### DATA FOR ANALYSIS
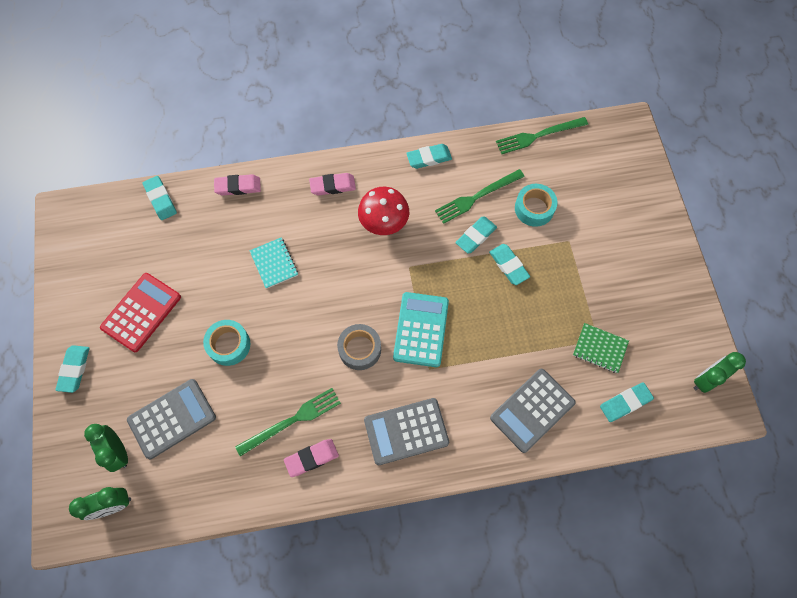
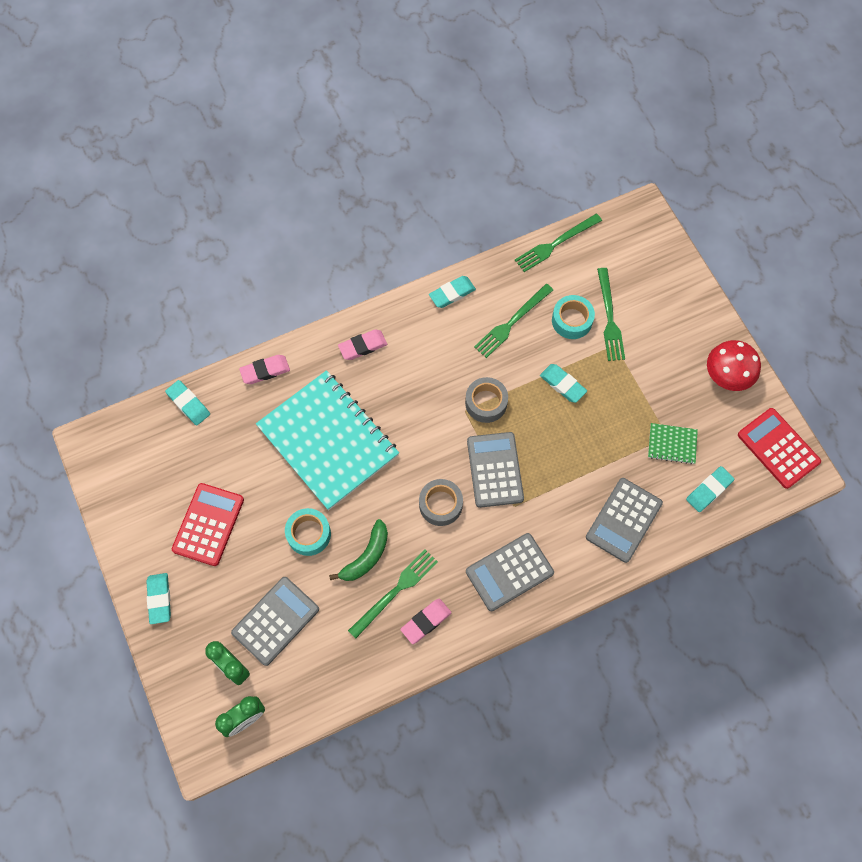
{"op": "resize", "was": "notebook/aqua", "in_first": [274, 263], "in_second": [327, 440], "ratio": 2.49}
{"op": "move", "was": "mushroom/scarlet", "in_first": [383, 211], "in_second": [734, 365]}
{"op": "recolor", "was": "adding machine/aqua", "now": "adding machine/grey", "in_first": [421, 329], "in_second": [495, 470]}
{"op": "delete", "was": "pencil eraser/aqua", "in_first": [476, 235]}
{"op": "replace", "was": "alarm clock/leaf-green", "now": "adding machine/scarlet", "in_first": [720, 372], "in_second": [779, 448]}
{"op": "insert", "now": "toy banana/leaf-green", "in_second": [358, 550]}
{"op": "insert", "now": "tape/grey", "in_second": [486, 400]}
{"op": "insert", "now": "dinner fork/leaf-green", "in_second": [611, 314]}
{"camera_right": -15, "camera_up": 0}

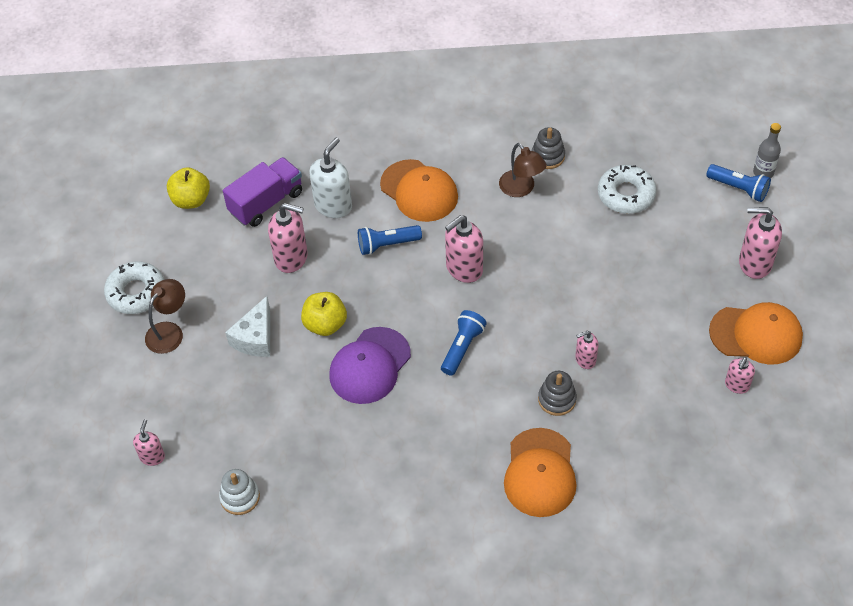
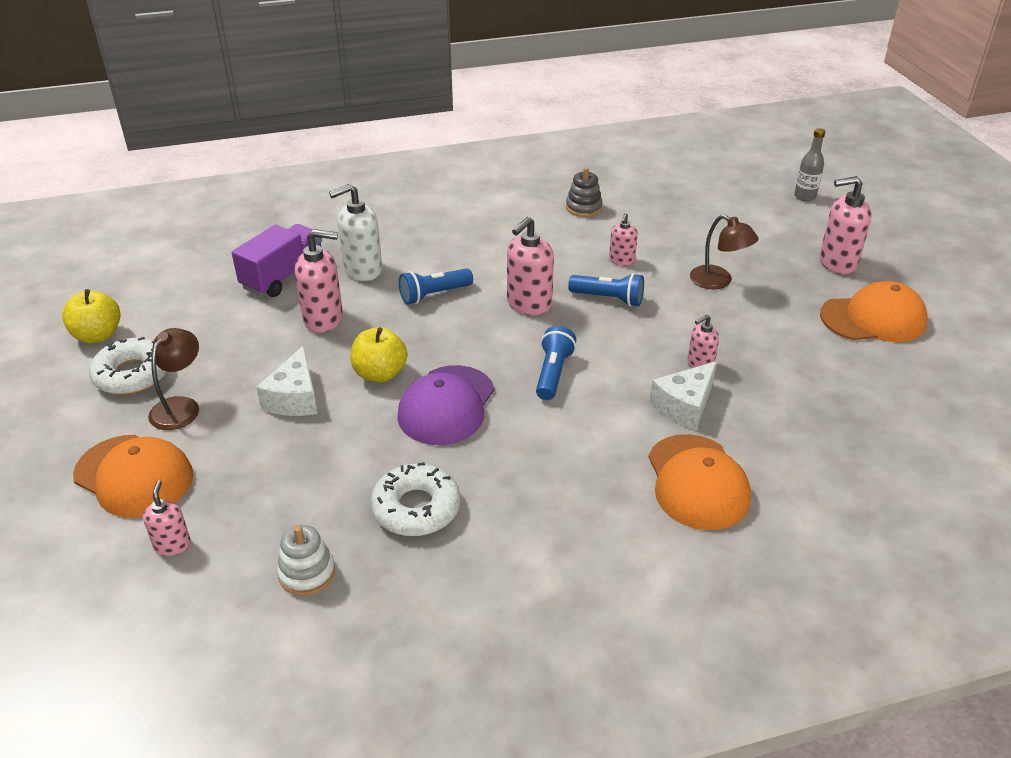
{"op": "move", "was": "apple/bright yellow", "in_first": [188, 188], "in_second": [91, 316]}
{"op": "rotate", "was": "pump bottle/white", "in_first": [330, 178], "in_second": [355, 232], "clockwise": -135}
{"op": "move", "was": "peaked cap/orange-coloured", "in_first": [419, 190], "in_second": [133, 476]}
{"op": "move", "was": "desk lamp/russet", "in_first": [523, 170], "in_second": [724, 252]}
{"op": "replace", "was": "ring stacker/grey", "now": "cheese/white", "in_first": [557, 393], "in_second": [683, 395]}
{"op": "move", "was": "doughnut/white", "in_first": [627, 189], "in_second": [415, 499]}
{"op": "move", "was": "pocket torch/royal blue", "in_first": [738, 183], "in_second": [606, 289]}
{"op": "move", "was": "pump bottle/rosy", "in_first": [740, 375], "in_second": [623, 239]}
{"camera_right": -15, "camera_up": -15}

### TASK TO COMPLETE
In how many lines of the records does the word "aqua" appear? Answer with the number only.

### RESPONSE AREA
3